**Records drawn from a dataset**

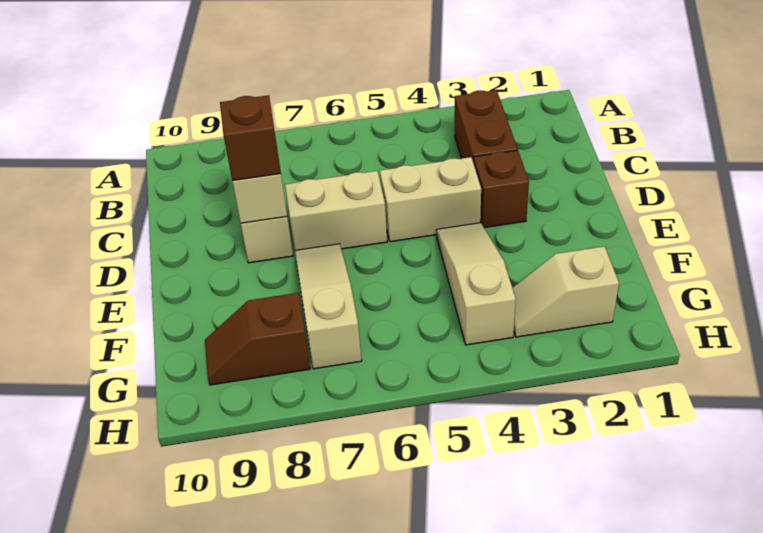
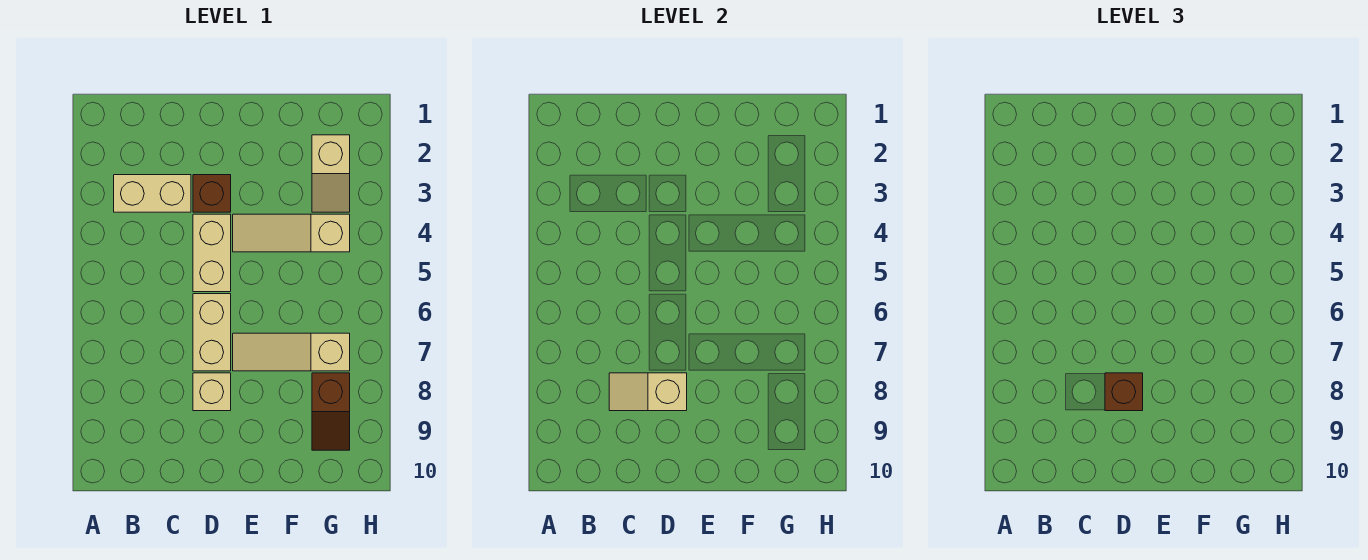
brown brick B3:C3 level 1 -> tan brick B3:C3 level 1

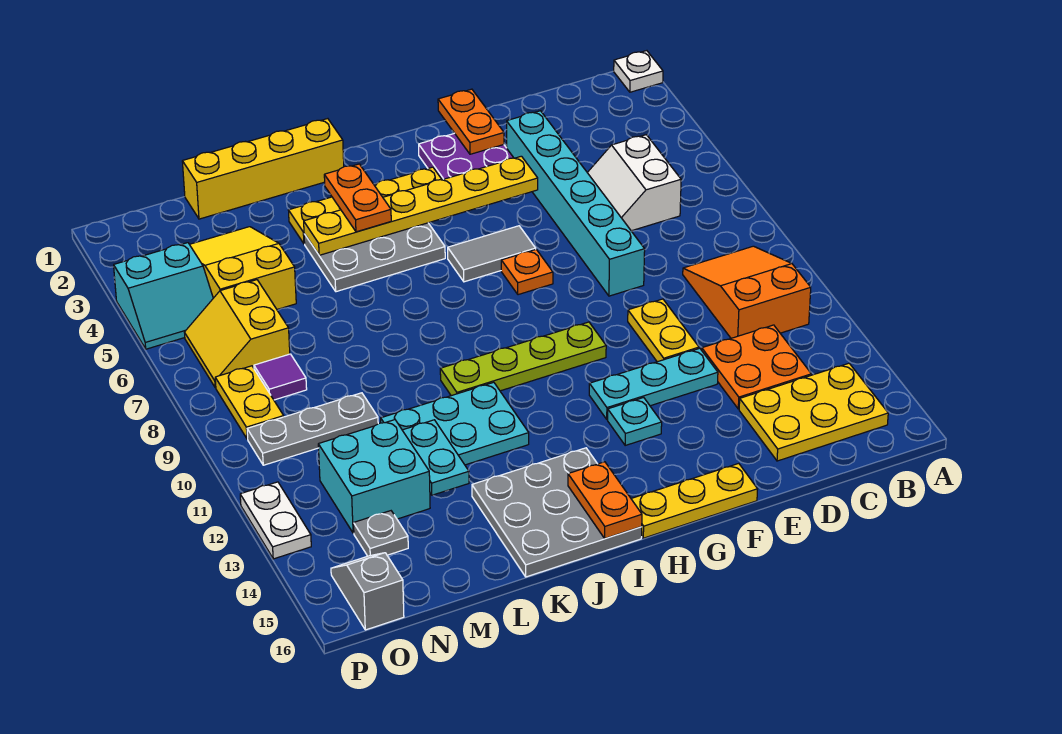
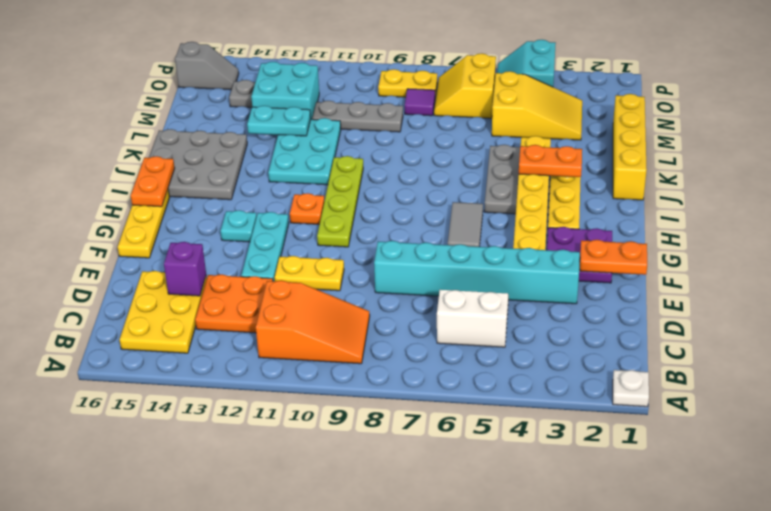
none -> purple brick D14 level 2
orange plate G7 level 1 -> orange plate H11 level 1
orange plate I15:I16 level 2 -> orange plate H16:I16 level 2
grey plate M10:O10 level 1 -> grey plate M9:M11 level 1
yellow slope N6:O7 level 1 top N -> yellow slope N6:O7 level 1 top 6
white plate P12:P13 level 1 -> none

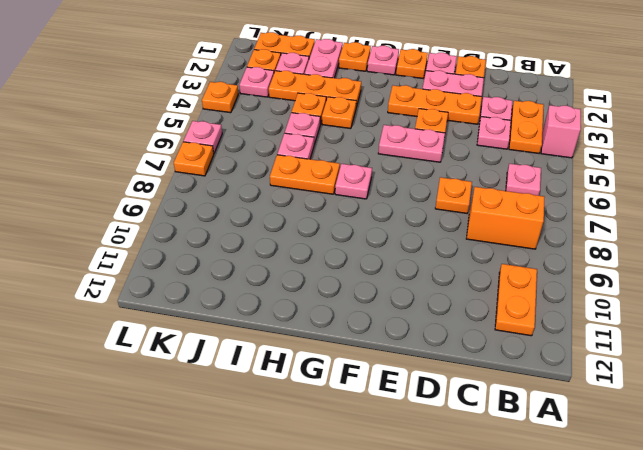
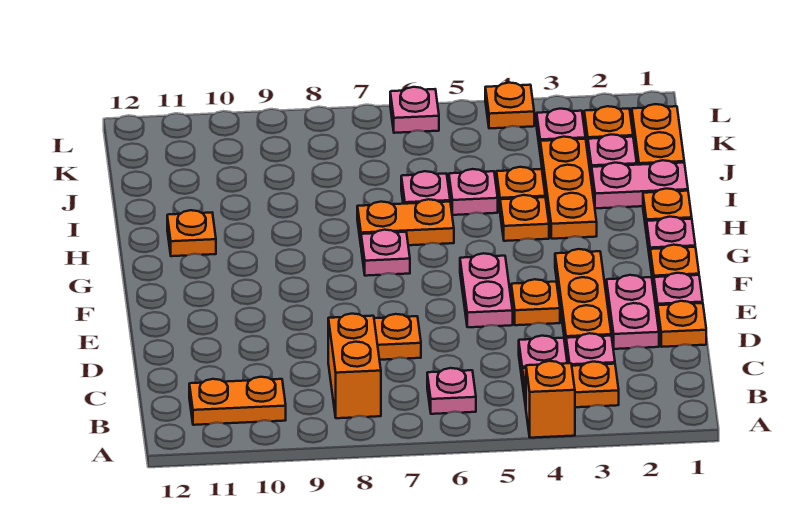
pink brick A4 level 1 -> orange brick A4 level 1
orange plate H7:I7 level 1 -> orange plate H6:H7 level 1
orange plate L7 level 1 -> orange plate H11 level 1

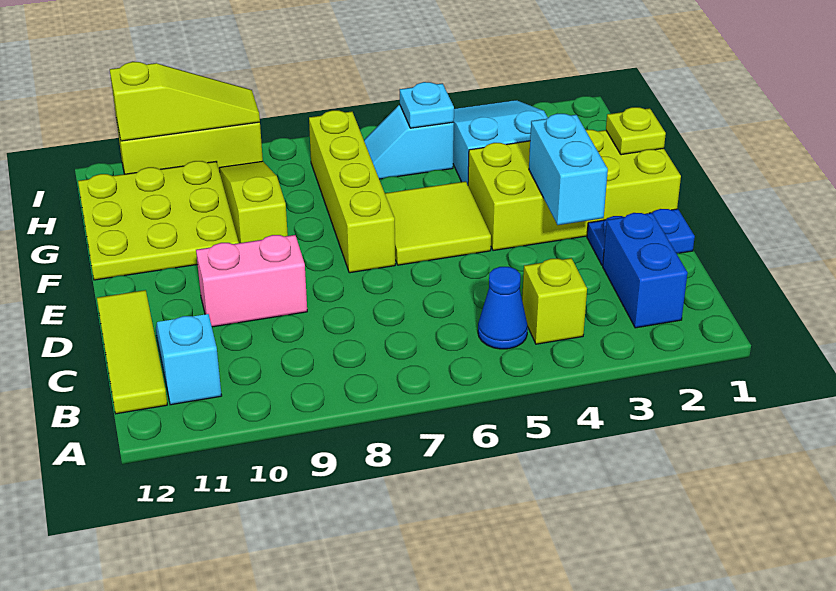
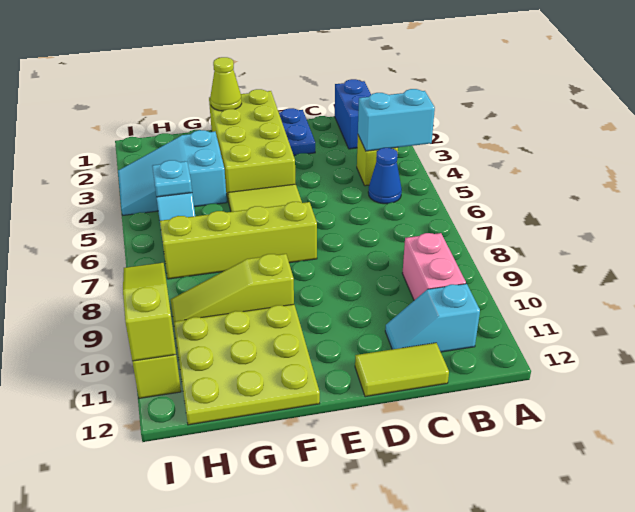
blue brick B2:C2 level 1 -> blue brick B1:B2 level 1
lime tile B12:D12 level 1 -> lime tile C12:D12 level 1
cyan brick D3:E3 level 2 -> cyan brick A4:B4 level 2
pink brick D9:D10 level 1 -> pink brick B9:B10 level 1
lime plate F1 level 2 -> lime cone F1 level 2

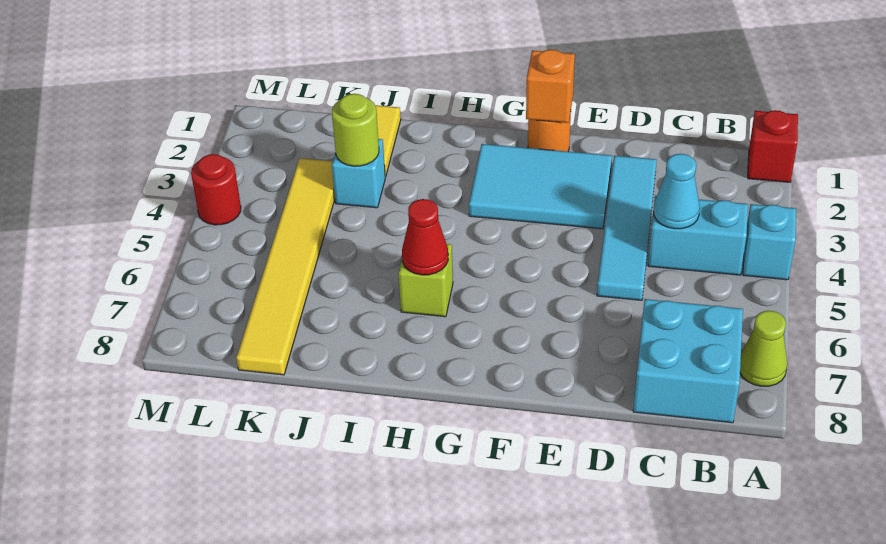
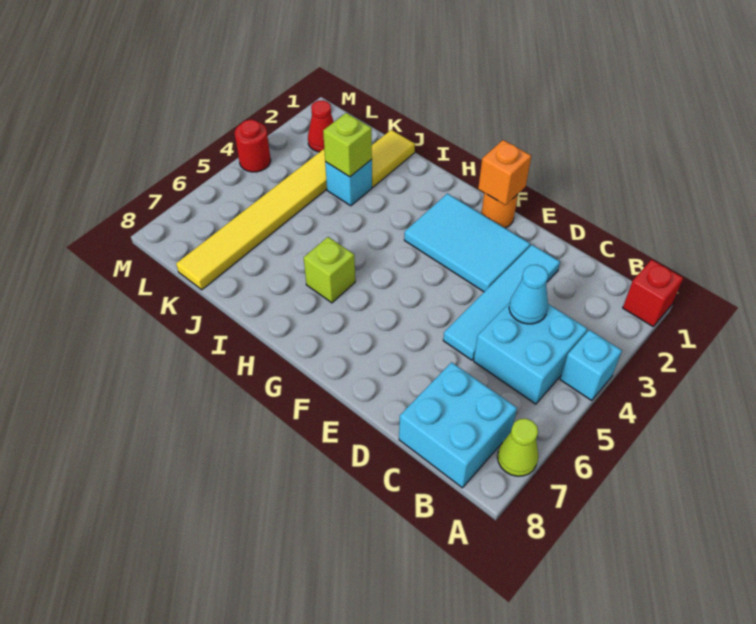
cyan brick B4:C4 level 1 -> cyan brick B4:C5 level 1
red cone H6 level 2 -> red cone L2 level 1
lime round brick J3 level 2 -> lime brick J3 level 2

**What you will do**
Every line above that includes the word "lime" should be listed.

**Your solution**
lime tile B12:D12 level 1 -> lime tile C12:D12 level 1
lime plate F1 level 2 -> lime cone F1 level 2
lime round brick J3 level 2 -> lime brick J3 level 2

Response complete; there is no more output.